Collected data entries:
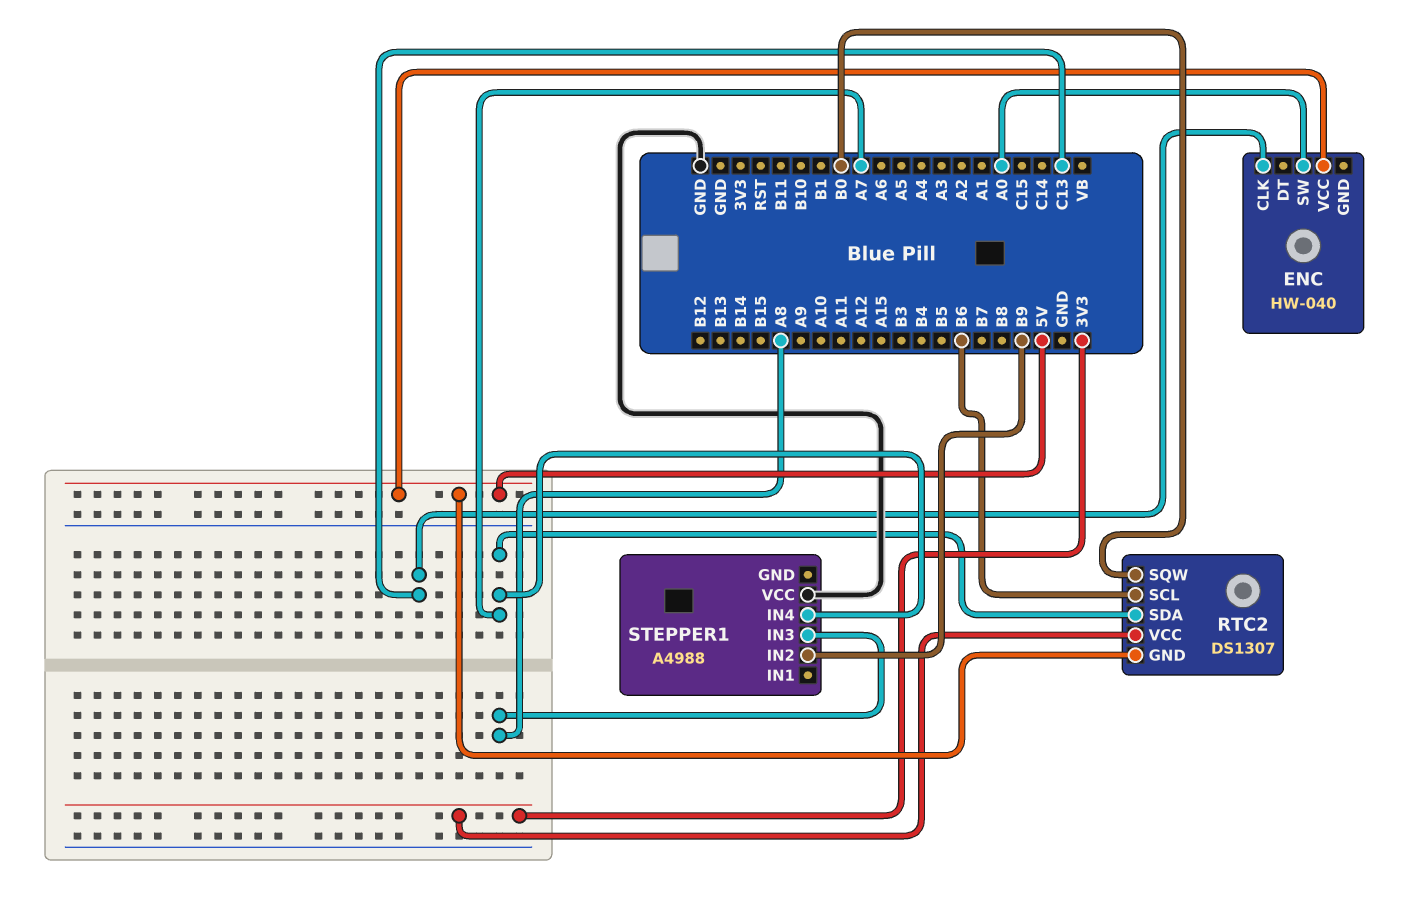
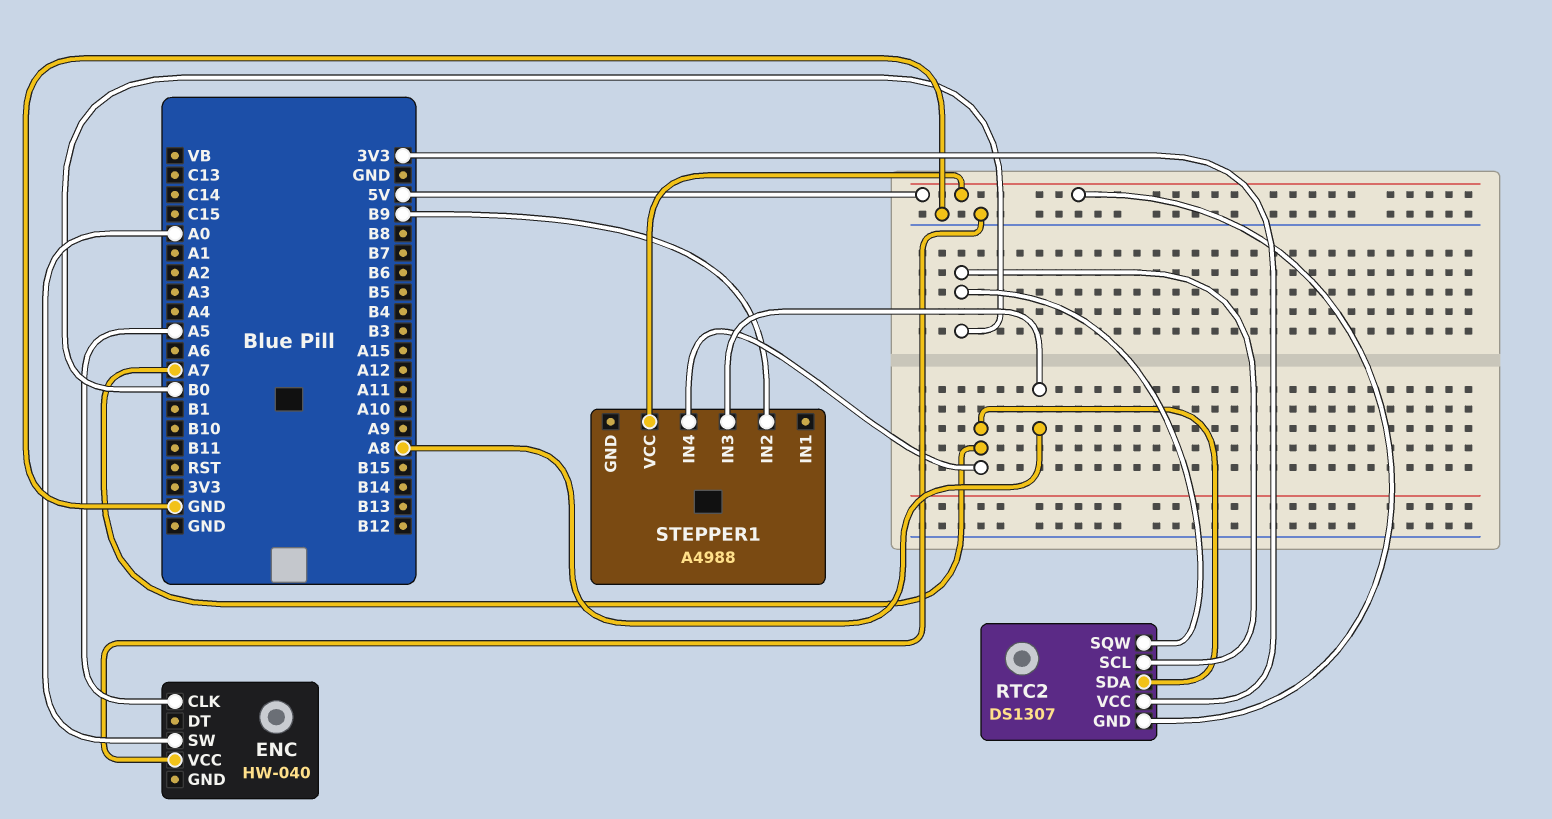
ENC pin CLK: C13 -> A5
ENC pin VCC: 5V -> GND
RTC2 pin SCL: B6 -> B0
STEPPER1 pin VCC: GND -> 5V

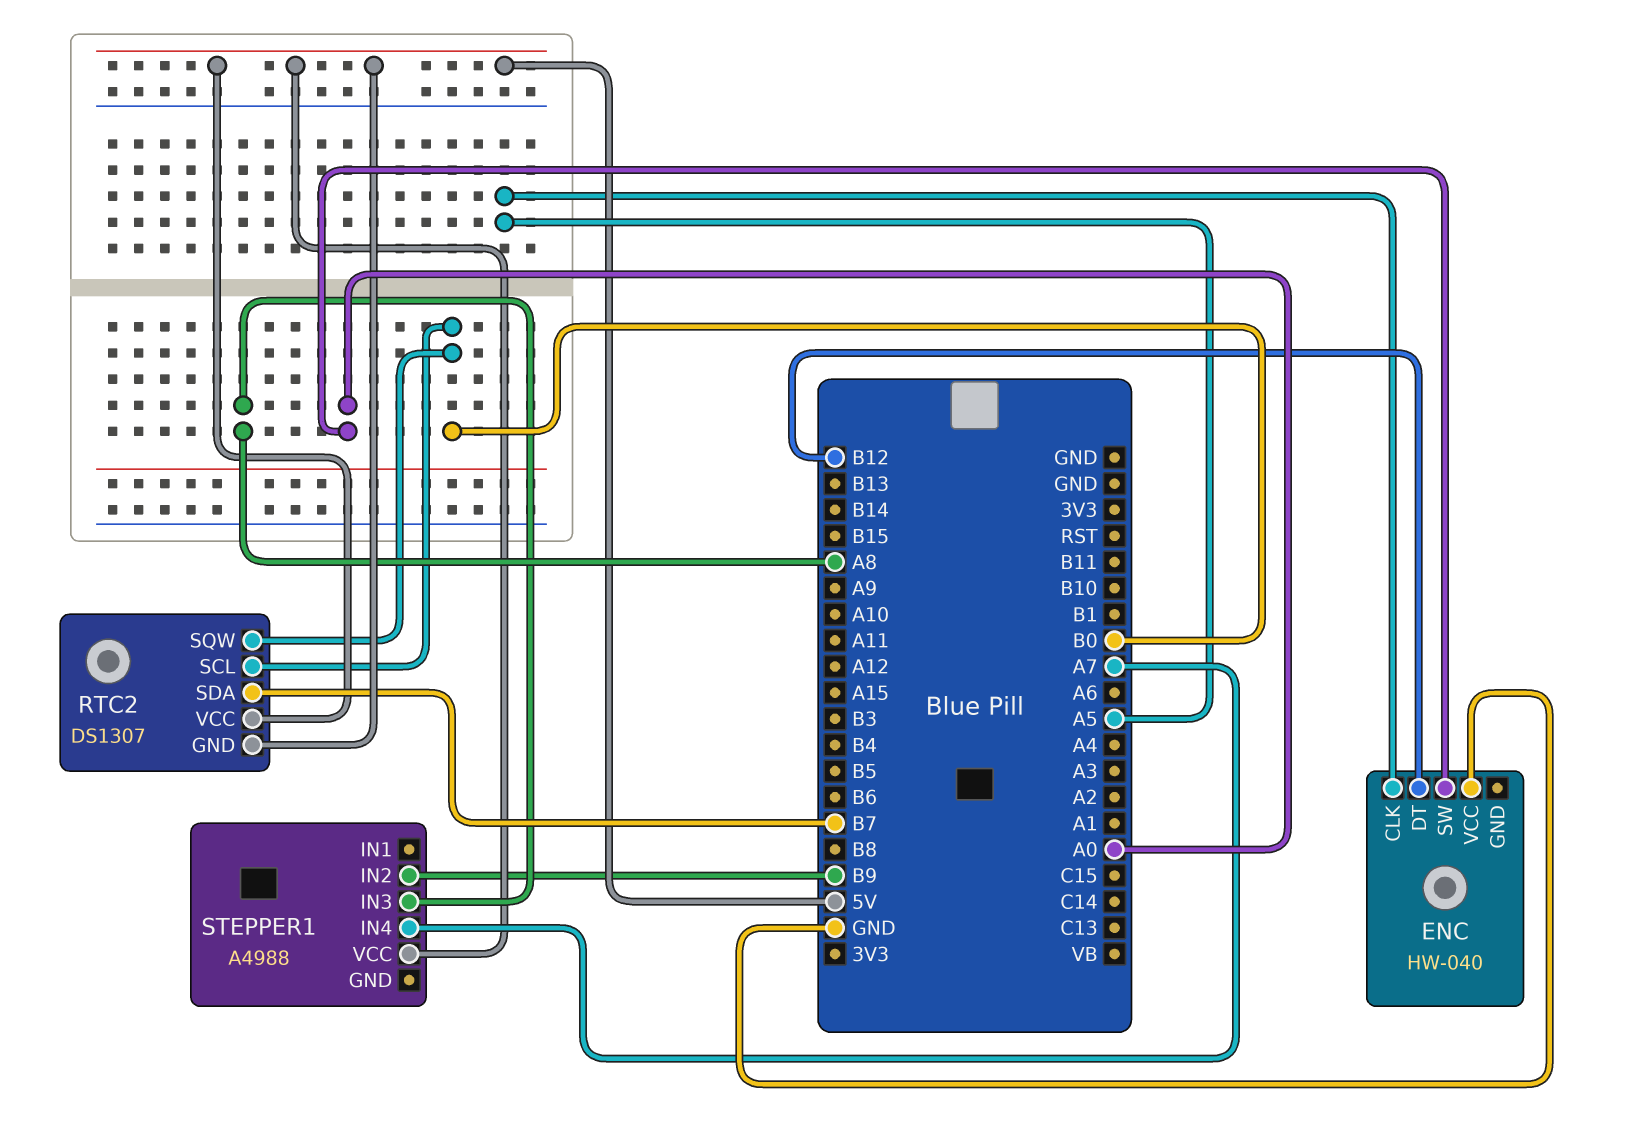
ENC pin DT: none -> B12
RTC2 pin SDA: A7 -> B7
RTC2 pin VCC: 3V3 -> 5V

» **The task**:
Reproduce the entries above exactly. Do not include the images.

» **The completed task**:
ENC pin CLK: C13 -> A5
ENC pin VCC: 5V -> GND
RTC2 pin SCL: B6 -> B0
STEPPER1 pin VCC: GND -> 5V

ENC pin DT: none -> B12
RTC2 pin SDA: A7 -> B7
RTC2 pin VCC: 3V3 -> 5V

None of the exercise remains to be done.